[DATA SECTION]

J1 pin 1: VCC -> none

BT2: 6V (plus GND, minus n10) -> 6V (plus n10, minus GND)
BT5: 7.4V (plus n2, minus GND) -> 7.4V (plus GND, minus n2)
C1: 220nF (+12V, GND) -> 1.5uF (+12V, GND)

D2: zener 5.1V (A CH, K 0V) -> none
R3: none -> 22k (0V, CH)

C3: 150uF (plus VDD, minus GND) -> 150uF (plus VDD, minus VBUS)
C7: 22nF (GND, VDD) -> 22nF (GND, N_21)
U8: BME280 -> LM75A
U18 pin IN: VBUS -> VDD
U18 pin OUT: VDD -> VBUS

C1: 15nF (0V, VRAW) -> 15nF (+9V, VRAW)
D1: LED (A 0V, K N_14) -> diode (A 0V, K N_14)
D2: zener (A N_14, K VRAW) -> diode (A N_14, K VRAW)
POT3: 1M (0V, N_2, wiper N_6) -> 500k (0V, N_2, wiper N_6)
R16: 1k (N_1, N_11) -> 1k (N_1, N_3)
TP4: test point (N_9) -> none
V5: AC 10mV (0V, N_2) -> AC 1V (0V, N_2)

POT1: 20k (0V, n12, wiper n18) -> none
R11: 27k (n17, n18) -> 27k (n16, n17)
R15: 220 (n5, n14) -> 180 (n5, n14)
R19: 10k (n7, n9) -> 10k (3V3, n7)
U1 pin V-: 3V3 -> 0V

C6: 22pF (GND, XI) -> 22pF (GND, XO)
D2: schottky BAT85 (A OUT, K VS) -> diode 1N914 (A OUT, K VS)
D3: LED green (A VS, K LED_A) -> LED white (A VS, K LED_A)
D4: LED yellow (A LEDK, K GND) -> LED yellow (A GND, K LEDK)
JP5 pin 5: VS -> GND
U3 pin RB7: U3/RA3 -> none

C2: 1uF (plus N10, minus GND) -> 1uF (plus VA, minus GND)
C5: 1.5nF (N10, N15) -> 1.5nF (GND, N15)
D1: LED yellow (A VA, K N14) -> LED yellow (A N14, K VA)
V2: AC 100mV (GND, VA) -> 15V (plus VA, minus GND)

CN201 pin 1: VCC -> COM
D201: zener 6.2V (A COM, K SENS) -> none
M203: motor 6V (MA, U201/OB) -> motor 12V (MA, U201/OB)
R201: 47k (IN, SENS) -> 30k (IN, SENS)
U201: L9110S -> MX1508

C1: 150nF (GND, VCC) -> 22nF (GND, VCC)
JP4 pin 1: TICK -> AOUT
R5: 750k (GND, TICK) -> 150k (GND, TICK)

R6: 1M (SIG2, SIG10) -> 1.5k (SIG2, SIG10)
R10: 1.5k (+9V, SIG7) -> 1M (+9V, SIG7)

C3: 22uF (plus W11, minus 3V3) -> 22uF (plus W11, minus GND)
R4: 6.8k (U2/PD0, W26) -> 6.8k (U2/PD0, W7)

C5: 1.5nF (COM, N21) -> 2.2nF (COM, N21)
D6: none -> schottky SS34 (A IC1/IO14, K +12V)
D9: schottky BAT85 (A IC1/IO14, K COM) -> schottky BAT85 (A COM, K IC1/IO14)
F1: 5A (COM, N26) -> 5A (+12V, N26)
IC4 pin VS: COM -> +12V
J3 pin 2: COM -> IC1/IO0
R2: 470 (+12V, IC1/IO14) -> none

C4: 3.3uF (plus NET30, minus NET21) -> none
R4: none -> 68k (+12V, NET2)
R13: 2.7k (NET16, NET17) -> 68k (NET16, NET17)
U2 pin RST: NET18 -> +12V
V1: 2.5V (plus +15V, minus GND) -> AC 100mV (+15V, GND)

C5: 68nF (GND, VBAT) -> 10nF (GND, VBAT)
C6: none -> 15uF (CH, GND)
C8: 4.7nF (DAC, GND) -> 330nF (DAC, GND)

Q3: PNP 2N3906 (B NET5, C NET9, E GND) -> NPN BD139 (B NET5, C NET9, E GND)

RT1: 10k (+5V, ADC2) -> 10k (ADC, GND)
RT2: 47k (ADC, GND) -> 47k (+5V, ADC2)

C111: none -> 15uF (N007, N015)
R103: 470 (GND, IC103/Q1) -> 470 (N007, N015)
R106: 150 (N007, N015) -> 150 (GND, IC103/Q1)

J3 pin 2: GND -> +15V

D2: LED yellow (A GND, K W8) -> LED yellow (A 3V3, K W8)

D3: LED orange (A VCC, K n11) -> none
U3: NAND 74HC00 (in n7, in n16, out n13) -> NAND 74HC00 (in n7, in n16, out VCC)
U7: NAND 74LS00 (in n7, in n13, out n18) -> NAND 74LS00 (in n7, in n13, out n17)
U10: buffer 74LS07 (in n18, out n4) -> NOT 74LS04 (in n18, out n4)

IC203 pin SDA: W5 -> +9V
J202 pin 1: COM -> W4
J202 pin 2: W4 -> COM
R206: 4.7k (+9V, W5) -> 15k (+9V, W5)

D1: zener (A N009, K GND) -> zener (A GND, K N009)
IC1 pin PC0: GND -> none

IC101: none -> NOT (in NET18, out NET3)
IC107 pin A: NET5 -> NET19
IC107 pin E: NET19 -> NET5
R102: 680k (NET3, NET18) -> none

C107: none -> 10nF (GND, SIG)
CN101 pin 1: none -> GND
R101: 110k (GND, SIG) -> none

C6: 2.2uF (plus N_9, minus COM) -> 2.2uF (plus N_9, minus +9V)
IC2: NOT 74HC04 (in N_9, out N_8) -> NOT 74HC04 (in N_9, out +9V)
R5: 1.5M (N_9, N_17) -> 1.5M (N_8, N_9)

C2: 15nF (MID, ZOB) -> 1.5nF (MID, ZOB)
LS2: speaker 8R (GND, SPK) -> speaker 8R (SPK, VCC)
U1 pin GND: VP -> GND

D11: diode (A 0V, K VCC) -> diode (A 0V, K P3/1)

[TASK TO COMPLETE] Retype exactly, and only, the lines that run from the one with "C2: 15nF (MID, ZOB) -> 1.5nF (MID, ZOB)" through the final line of the entries.

[RESPONSE TO THE TASK]
C2: 15nF (MID, ZOB) -> 1.5nF (MID, ZOB)
LS2: speaker 8R (GND, SPK) -> speaker 8R (SPK, VCC)
U1 pin GND: VP -> GND

D11: diode (A 0V, K VCC) -> diode (A 0V, K P3/1)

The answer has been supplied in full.